Every line below that carries the word "gray" needs to be copied.

--- RECORDS SUPPLIED ---

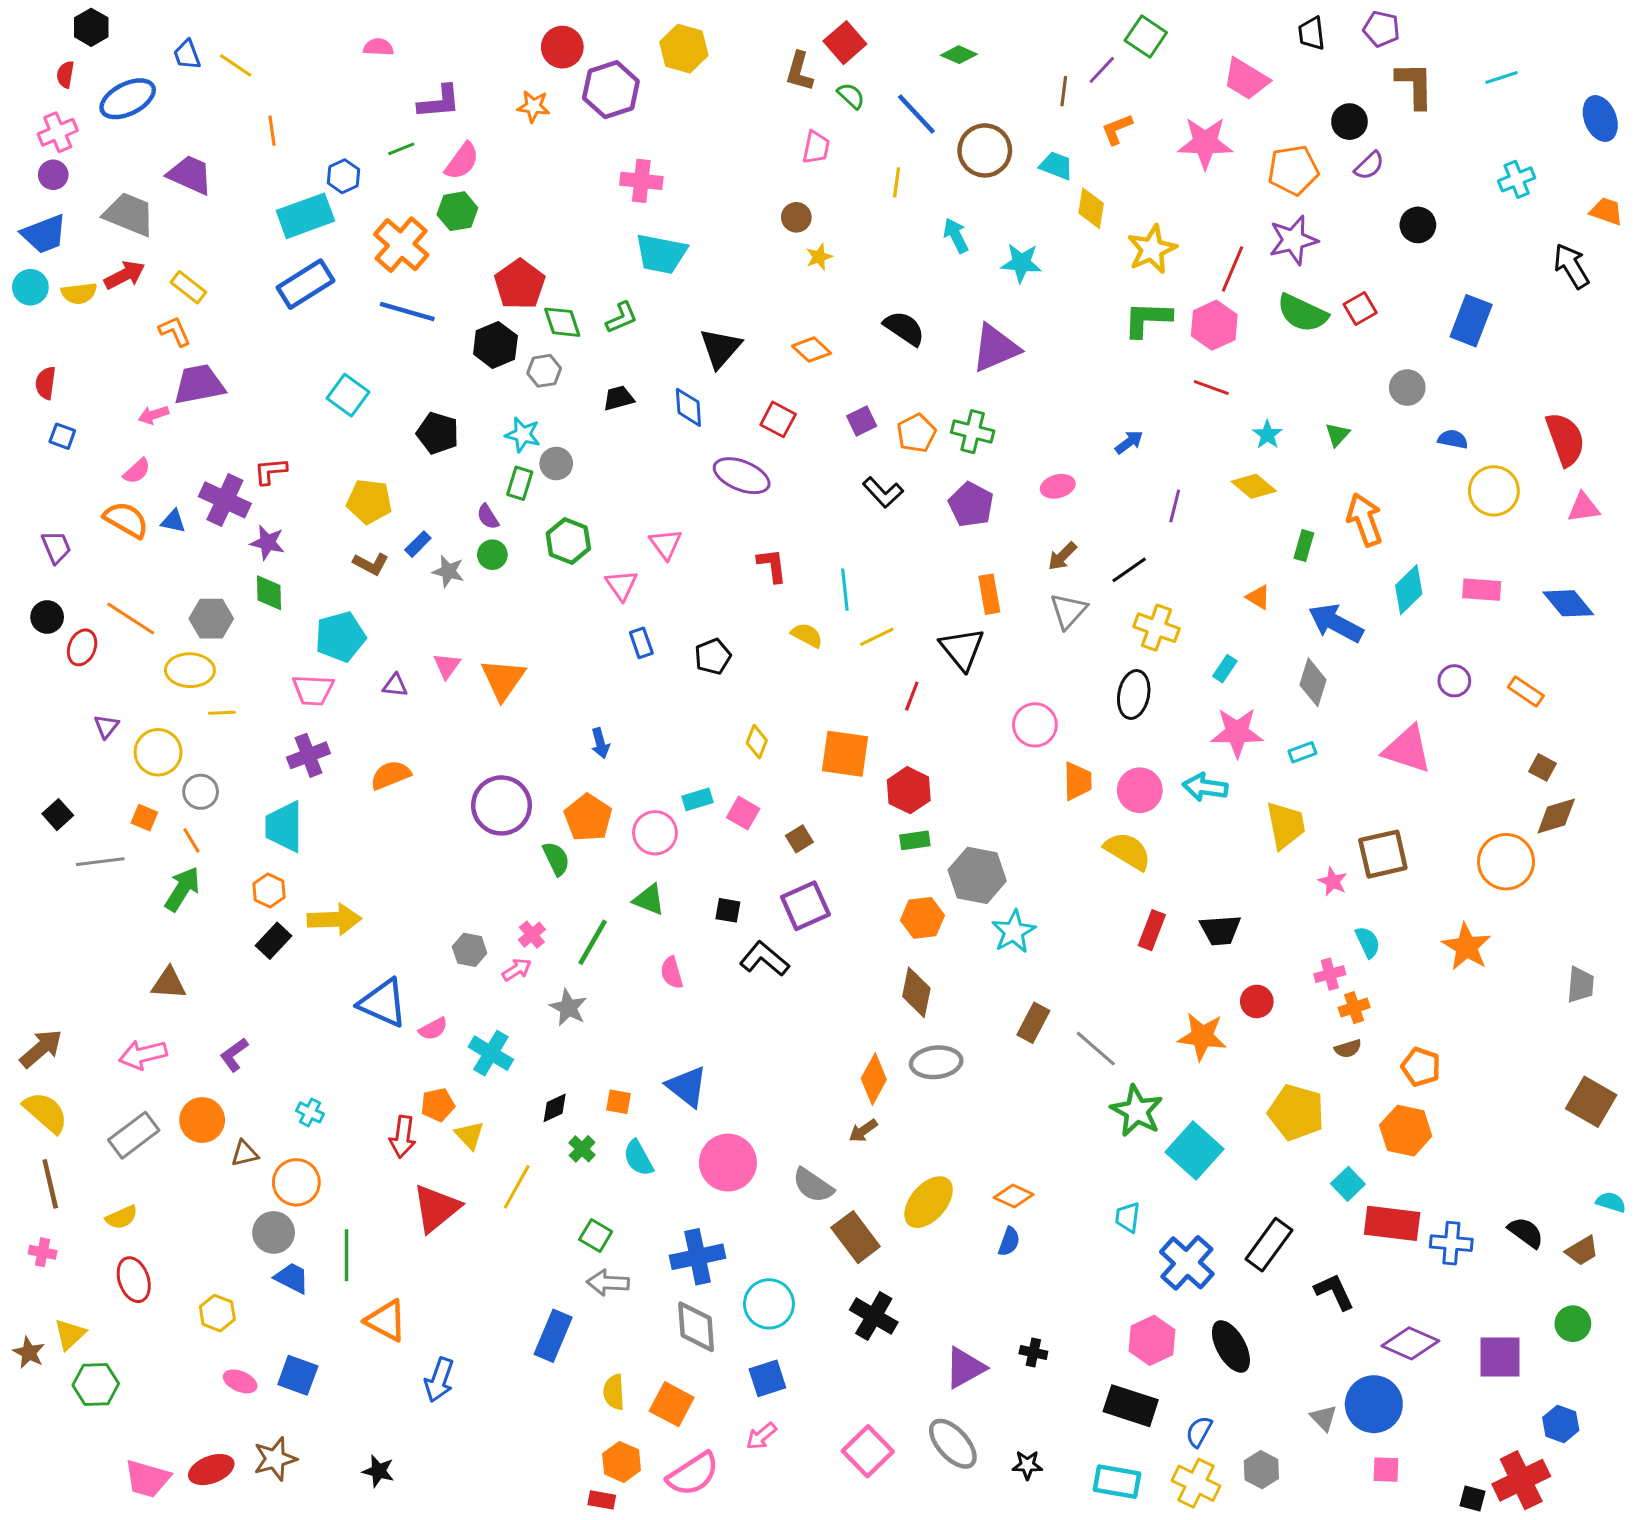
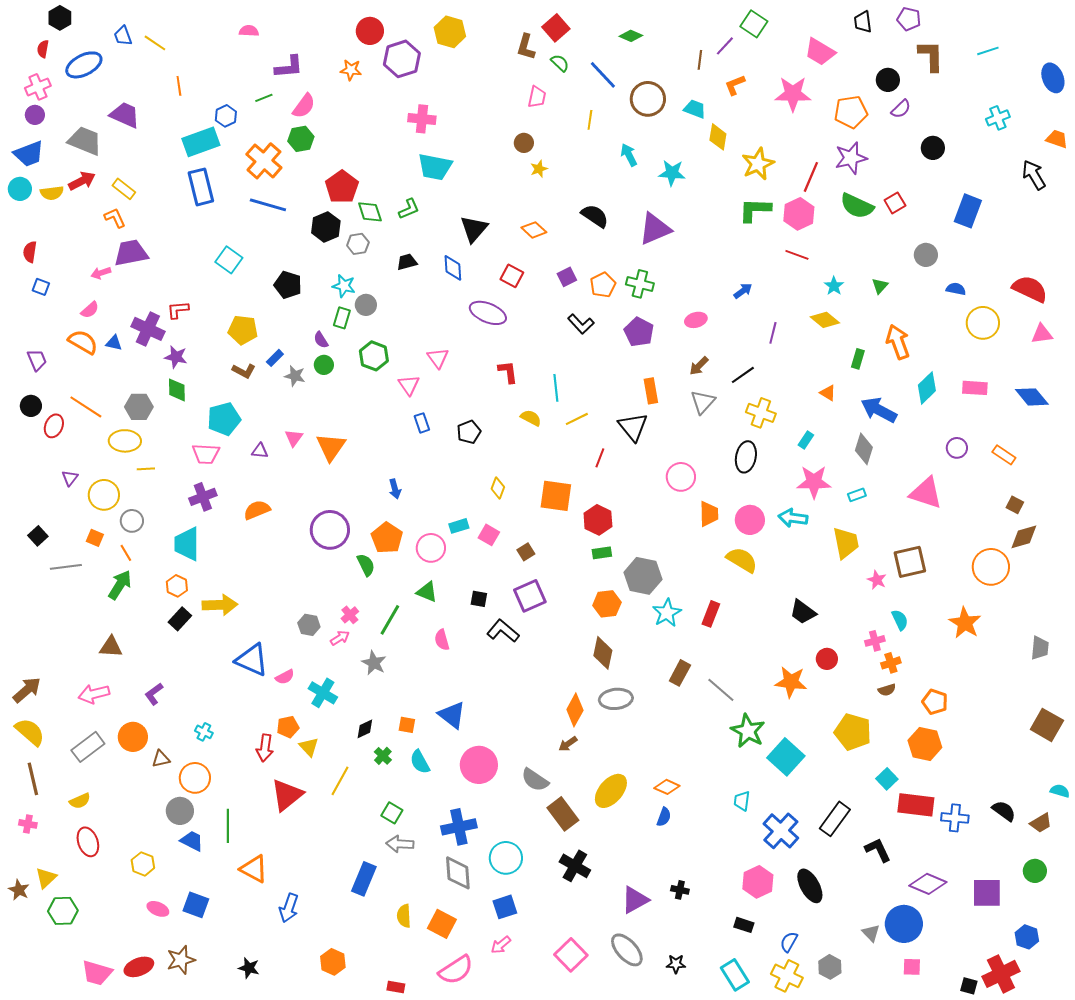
blue rectangle: (305, 284) -> (201, 187), turned -72
red semicircle: (1565, 439) -> (1030, 289), turned -45
red rectangle: (1152, 930) -> (711, 614), moved
black trapezoid: (1220, 930) -> (803, 612), turned 40
black rectangle: (1131, 1406) -> (744, 925), size x0.6
orange hexagon: (622, 1462) -> (333, 962), moved
cyan rectangle: (1117, 1482) -> (735, 975), turned 48

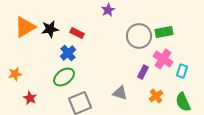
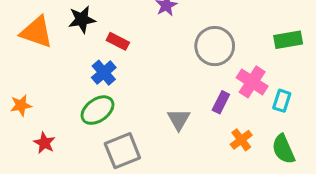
orange triangle: (25, 27) -> (37, 32), turned 50
black star: (50, 29) -> (82, 19), moved
green rectangle: (164, 32) -> (288, 40), moved
gray triangle: (120, 93) -> (179, 119), moved, turned 42

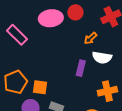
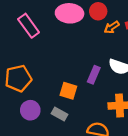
orange arrow: (90, 38) -> (112, 27), moved
orange square: (40, 87) -> (68, 91), moved

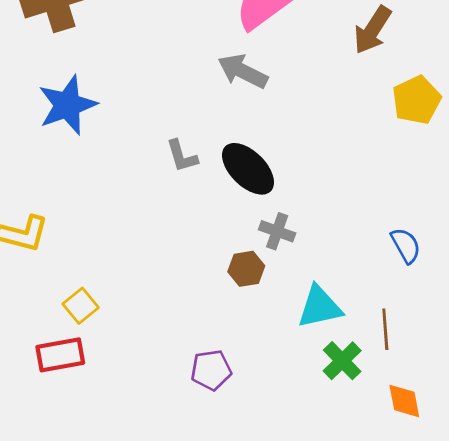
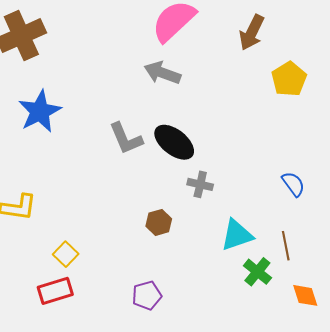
gray L-shape: (182, 156) -> (126, 139), size x1.4
brown hexagon: (246, 269) -> (159, 222), moved
purple pentagon: (211, 370) -> (147, 295), moved

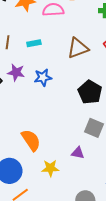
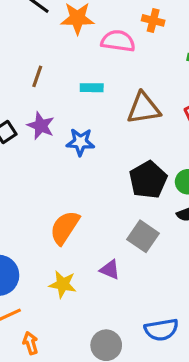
cyan rectangle: (34, 43) -> (92, 88), moved
orange semicircle: (31, 140) -> (65, 228), moved, turned -125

---

§ **REPLY TO THE EXERCISE**
gray triangle: (120, 93) -> (179, 119), moved, turned 42
gray L-shape: (182, 156) -> (126, 139), size x1.4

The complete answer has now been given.